▶ [Work to complete] Set down each record that follows exactly. Drop the images.
+===+
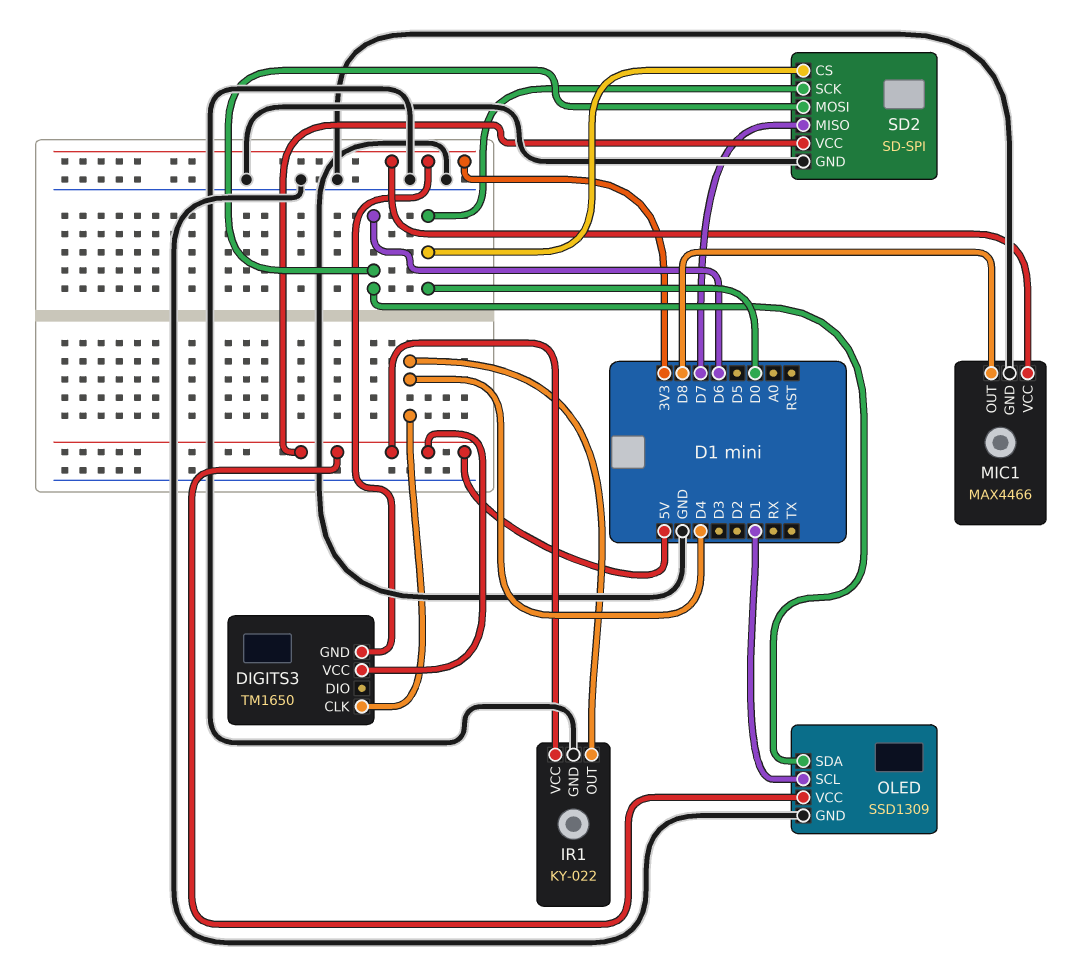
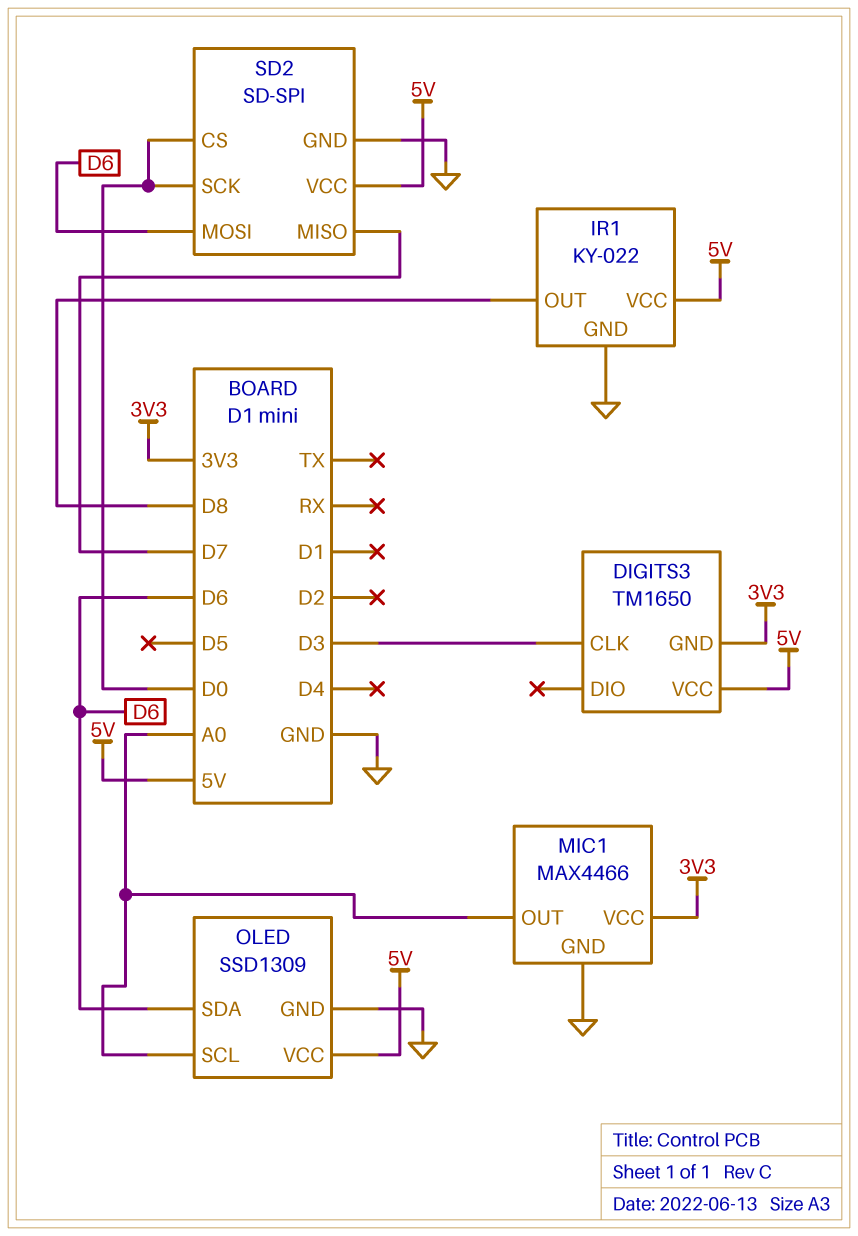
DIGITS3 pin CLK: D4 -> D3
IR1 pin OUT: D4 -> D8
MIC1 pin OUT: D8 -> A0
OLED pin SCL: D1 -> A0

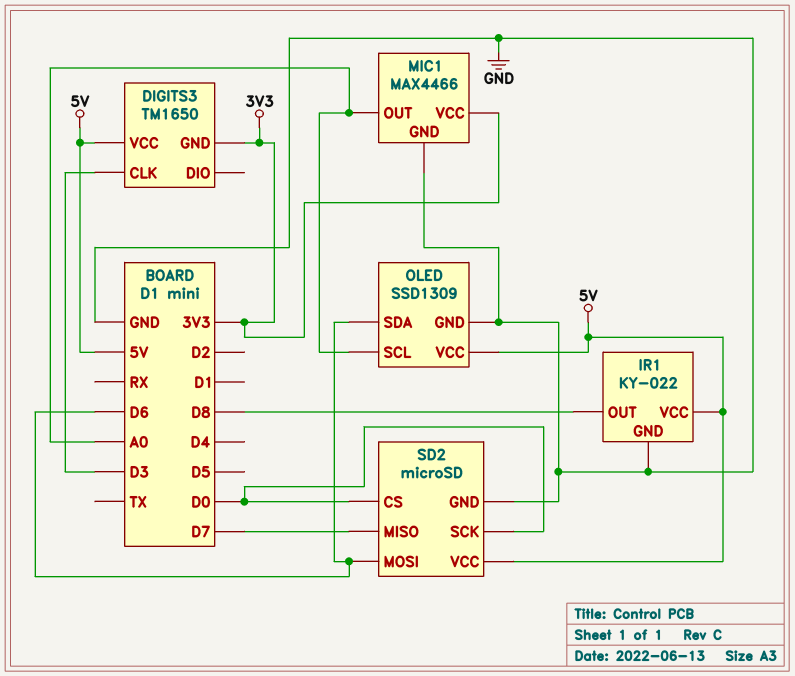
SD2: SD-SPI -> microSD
+===+
▶ [Expected answer]
DIGITS3 pin CLK: D4 -> D3
IR1 pin OUT: D4 -> D8
MIC1 pin OUT: D8 -> A0
OLED pin SCL: D1 -> A0

SD2: SD-SPI -> microSD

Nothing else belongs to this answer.